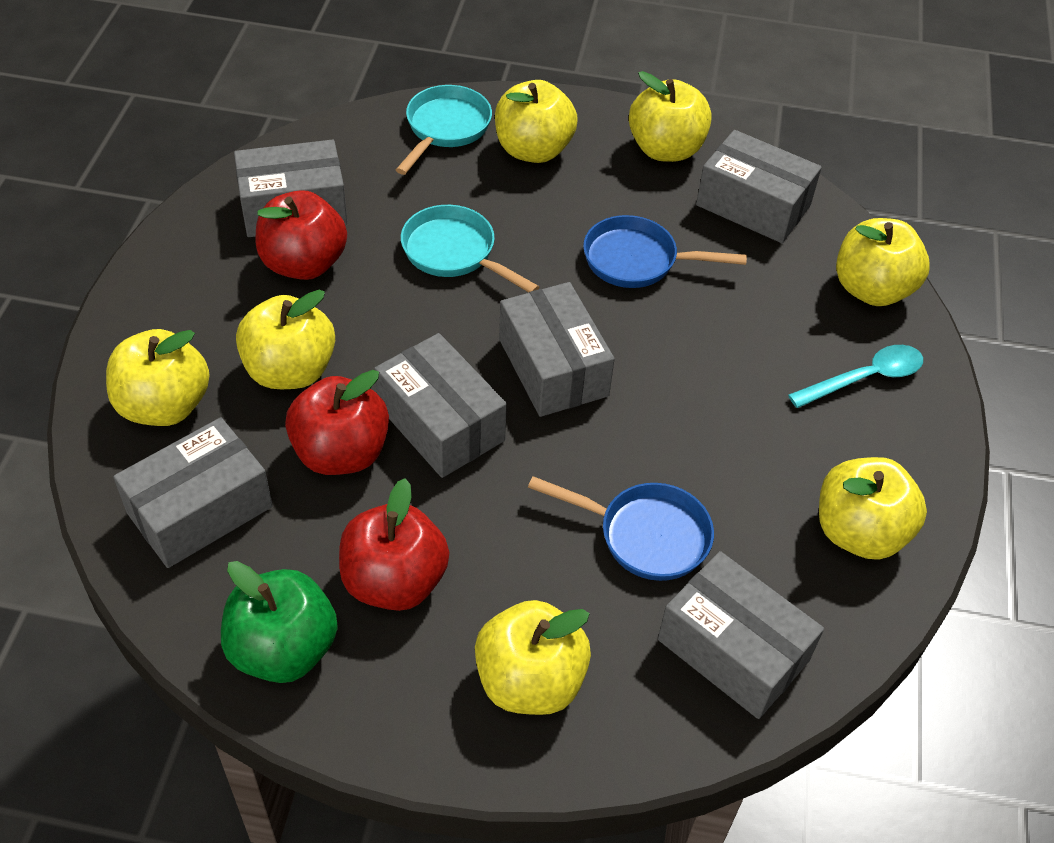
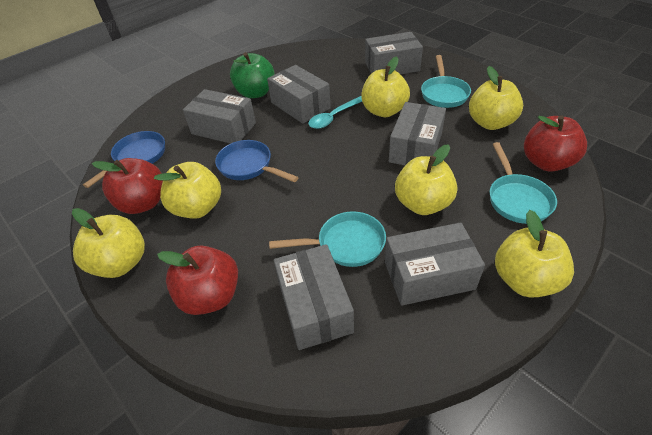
turquoise pan: 2 -> 3
yellow apple: 7 -> 6

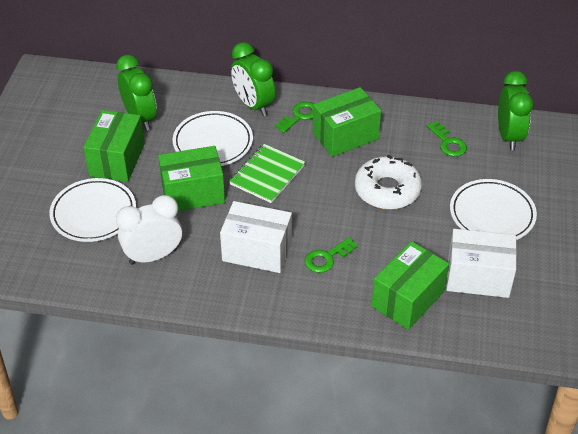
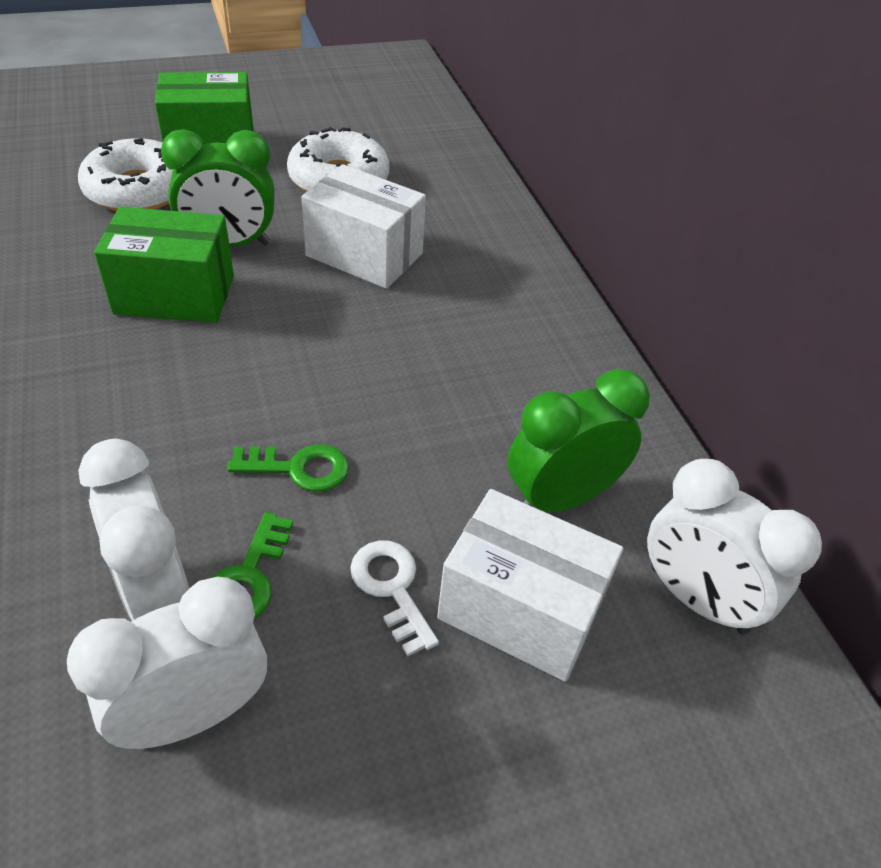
green box: 4 -> 2
green clock: 3 -> 2
green key: 3 -> 2
green notebook: 1 -> 0
white clock: 1 -> 3
white donut: 1 -> 2
white key: 0 -> 1
white plate: 3 -> 0

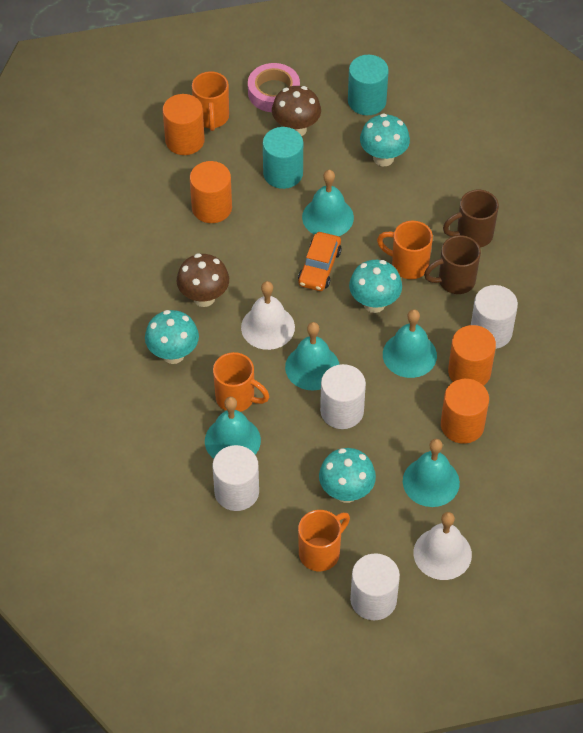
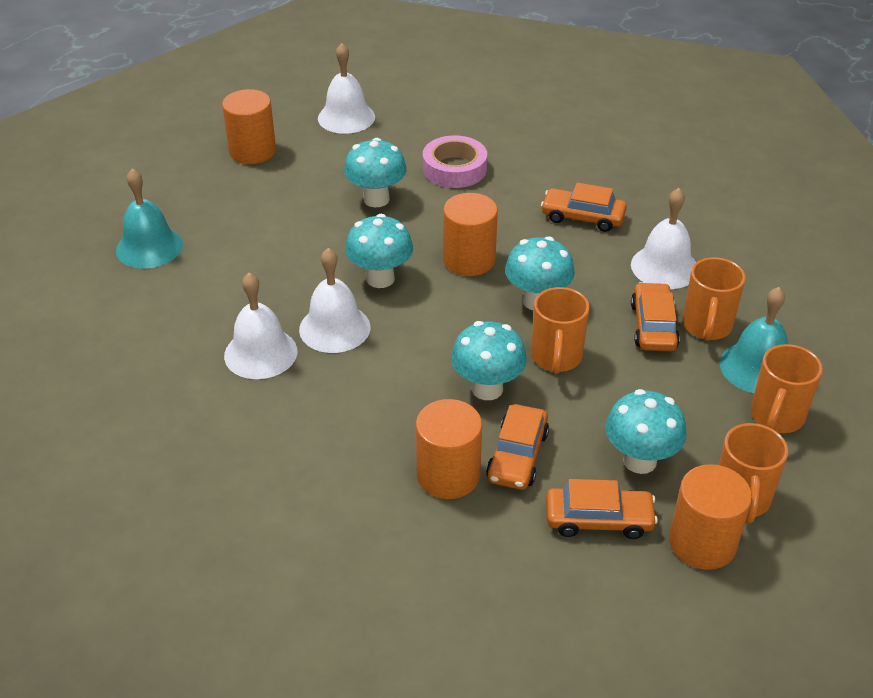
brown mug: 2 -> 0
brown mushroom: 2 -> 0
orange car: 1 -> 4
turquoise bell: 5 -> 2
turquoise cylinder: 2 -> 0
turquoise mushroom: 4 -> 5
white bell: 2 -> 4
white cylinder: 4 -> 0

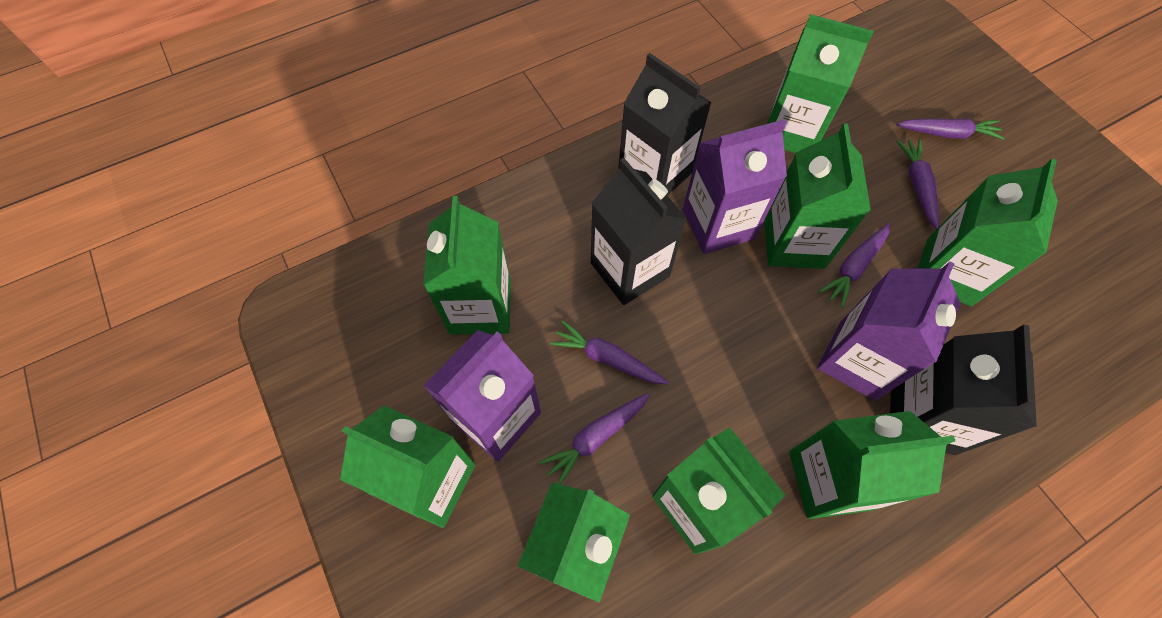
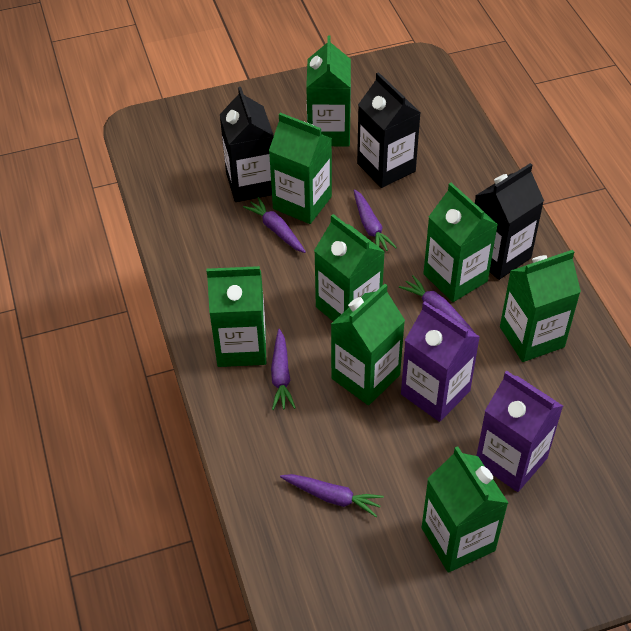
purple carton: 3 -> 2

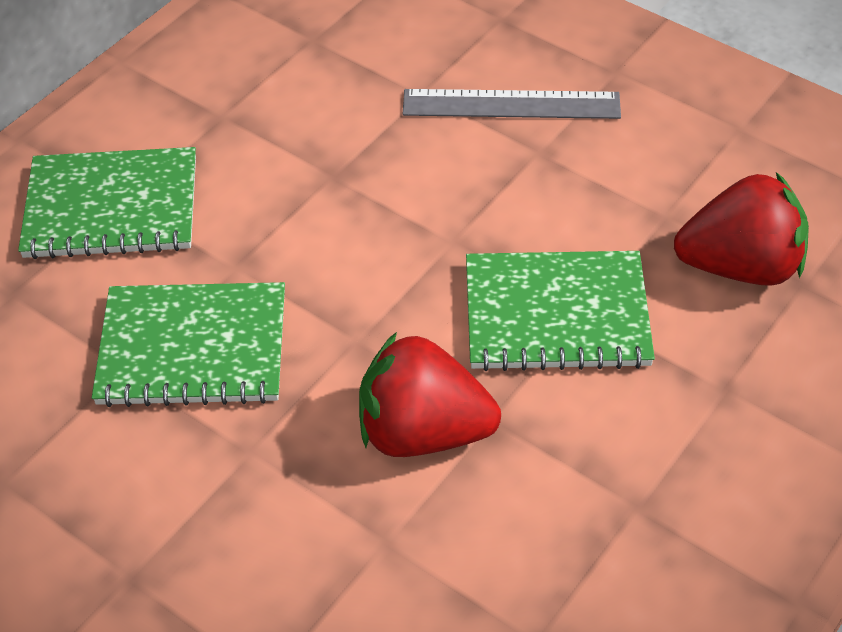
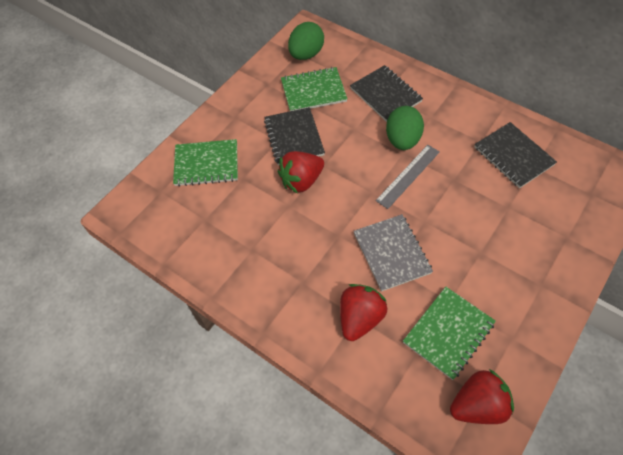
black notebook: 0 -> 3
green egg: 0 -> 2
grey notebook: 0 -> 1
red strawberry: 2 -> 3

━━━━━━━━━━━━━━━━━━━━━━━━━━━━━━

EXERCISE OBJECTIVE: From the records above, return each line where "mushroom" occurs.

SOLUTION TO THIS EXERCISE:
brown mushroom: 2 -> 0
turquoise mushroom: 4 -> 5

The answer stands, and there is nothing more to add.